- TASK TO CARRY OUT -
Quote the whole listing verbatim.
* start *
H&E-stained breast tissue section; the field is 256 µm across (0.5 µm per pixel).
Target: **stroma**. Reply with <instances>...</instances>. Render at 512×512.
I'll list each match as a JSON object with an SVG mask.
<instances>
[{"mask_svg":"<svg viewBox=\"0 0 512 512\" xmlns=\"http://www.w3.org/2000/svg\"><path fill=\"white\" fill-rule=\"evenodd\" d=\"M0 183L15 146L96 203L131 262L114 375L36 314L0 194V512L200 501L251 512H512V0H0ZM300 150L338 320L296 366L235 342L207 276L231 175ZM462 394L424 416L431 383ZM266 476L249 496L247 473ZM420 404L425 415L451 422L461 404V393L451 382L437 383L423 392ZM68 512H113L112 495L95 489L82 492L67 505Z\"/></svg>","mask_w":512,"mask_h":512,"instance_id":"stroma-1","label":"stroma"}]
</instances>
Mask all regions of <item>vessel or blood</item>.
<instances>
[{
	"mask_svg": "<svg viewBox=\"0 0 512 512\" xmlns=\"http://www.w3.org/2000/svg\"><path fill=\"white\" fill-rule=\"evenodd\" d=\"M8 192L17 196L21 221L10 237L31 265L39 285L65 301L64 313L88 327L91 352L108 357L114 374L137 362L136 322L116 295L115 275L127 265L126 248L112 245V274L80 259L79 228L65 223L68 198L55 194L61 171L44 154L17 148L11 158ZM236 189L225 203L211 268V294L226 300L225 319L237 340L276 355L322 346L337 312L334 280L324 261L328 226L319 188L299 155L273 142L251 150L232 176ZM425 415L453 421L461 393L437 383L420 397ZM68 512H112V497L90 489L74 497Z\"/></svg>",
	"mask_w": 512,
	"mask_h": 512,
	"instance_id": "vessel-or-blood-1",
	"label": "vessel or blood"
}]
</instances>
* end *
- FINAL RESULT -
H&E-stained breast tissue section; the field is 256 µm across (0.5 µm per pixel).
Target: **stroma**. Reply with <instances>...</instances>. Render at 512×512.
I'll list each match as a JSON object with an SVG mask.
<instances>
[{"mask_svg":"<svg viewBox=\"0 0 512 512\" xmlns=\"http://www.w3.org/2000/svg\"><path fill=\"white\" fill-rule=\"evenodd\" d=\"M0 183L15 146L96 203L131 262L114 375L36 314L0 194V512L200 501L251 512H512V0H0ZM300 150L338 320L296 366L235 342L207 276L231 175ZM462 394L424 416L431 383ZM266 476L249 496L247 473ZM420 404L425 415L451 422L461 404V393L451 382L437 383L423 392ZM68 512H113L112 495L95 489L82 492L67 505Z\"/></svg>","mask_w":512,"mask_h":512,"instance_id":"stroma-1","label":"stroma"}]
</instances>
Mask all regions of <item>vessel or blood</item>.
<instances>
[{
	"mask_svg": "<svg viewBox=\"0 0 512 512\" xmlns=\"http://www.w3.org/2000/svg\"><path fill=\"white\" fill-rule=\"evenodd\" d=\"M8 192L17 196L21 221L10 237L31 265L39 285L65 301L64 313L88 327L91 352L108 357L114 374L137 362L136 322L116 295L115 275L127 265L126 248L112 245V274L80 259L79 228L65 223L68 198L55 194L61 171L44 154L17 148L11 158ZM236 189L225 203L211 268V294L226 300L225 319L237 340L276 355L322 346L337 312L334 280L324 261L328 226L319 188L299 155L273 142L251 150L232 176ZM425 415L453 421L461 393L437 383L420 397ZM68 512H112V497L90 489L74 497Z\"/></svg>",
	"mask_w": 512,
	"mask_h": 512,
	"instance_id": "vessel-or-blood-1",
	"label": "vessel or blood"
}]
</instances>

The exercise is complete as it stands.